_Exercise aim:_
Please return exactly the lines from the one containing "R3: 2.7k (+3V3, U1/ADJ)" through the end of the records, including both.

_Supplied records:_
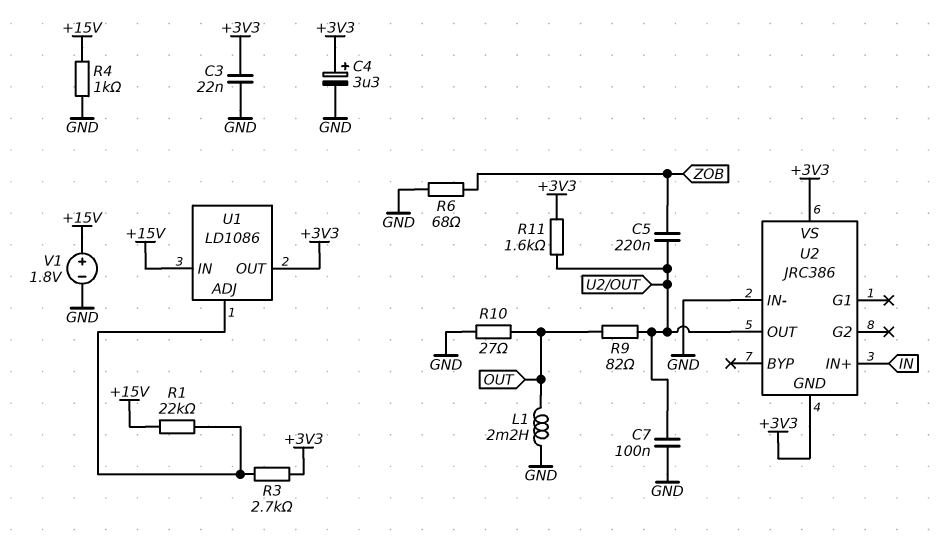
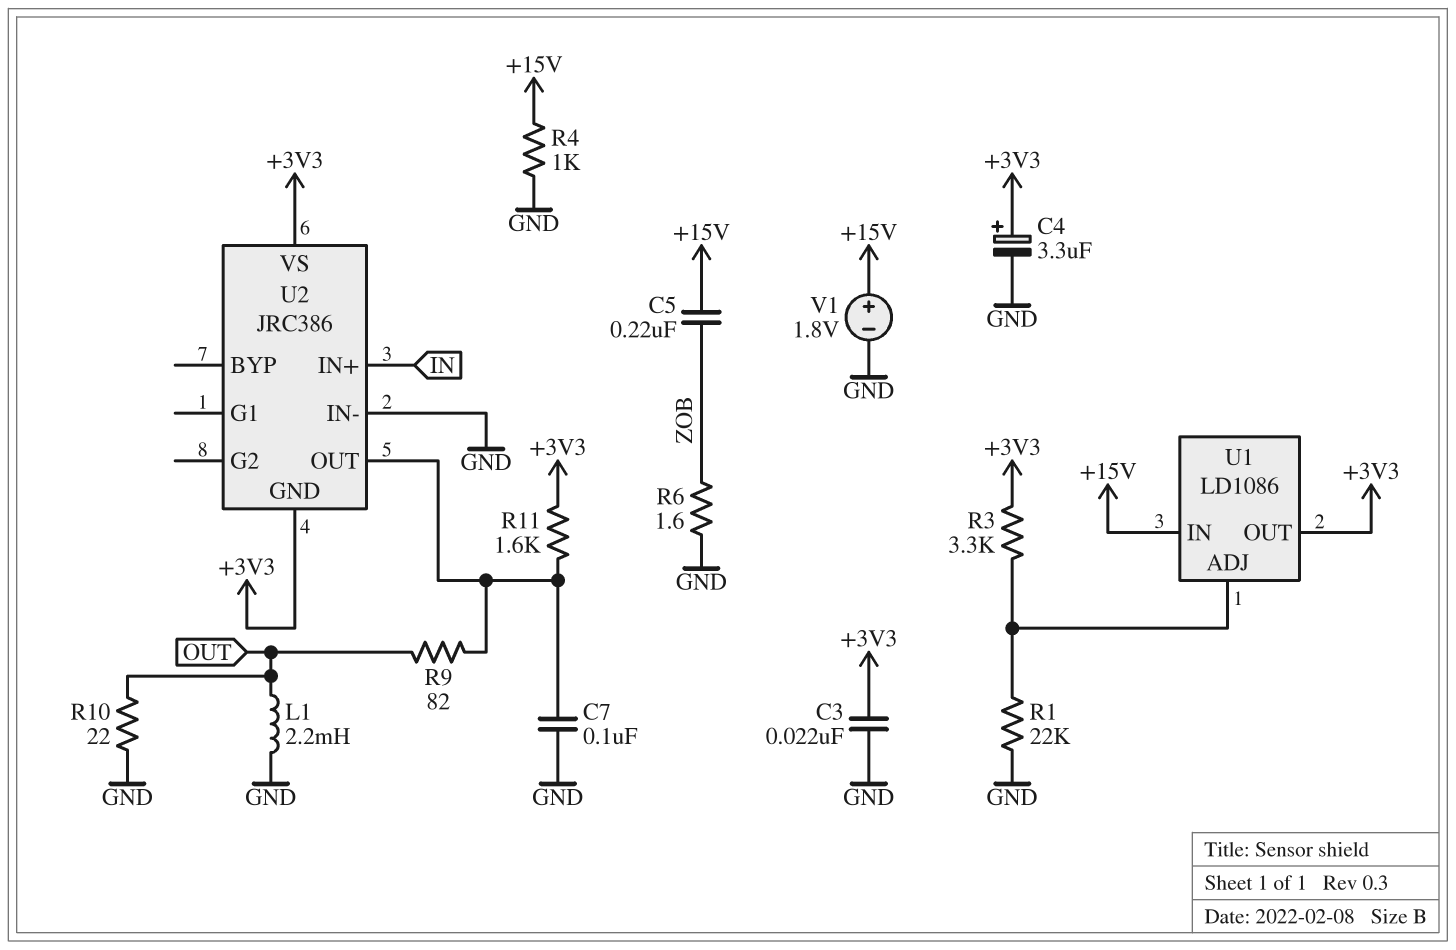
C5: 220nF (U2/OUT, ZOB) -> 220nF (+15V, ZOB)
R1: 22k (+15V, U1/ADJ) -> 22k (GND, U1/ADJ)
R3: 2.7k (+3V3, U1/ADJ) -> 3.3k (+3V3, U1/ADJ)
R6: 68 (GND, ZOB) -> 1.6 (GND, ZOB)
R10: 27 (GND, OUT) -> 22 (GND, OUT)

_Worked solution:_
R3: 2.7k (+3V3, U1/ADJ) -> 3.3k (+3V3, U1/ADJ)
R6: 68 (GND, ZOB) -> 1.6 (GND, ZOB)
R10: 27 (GND, OUT) -> 22 (GND, OUT)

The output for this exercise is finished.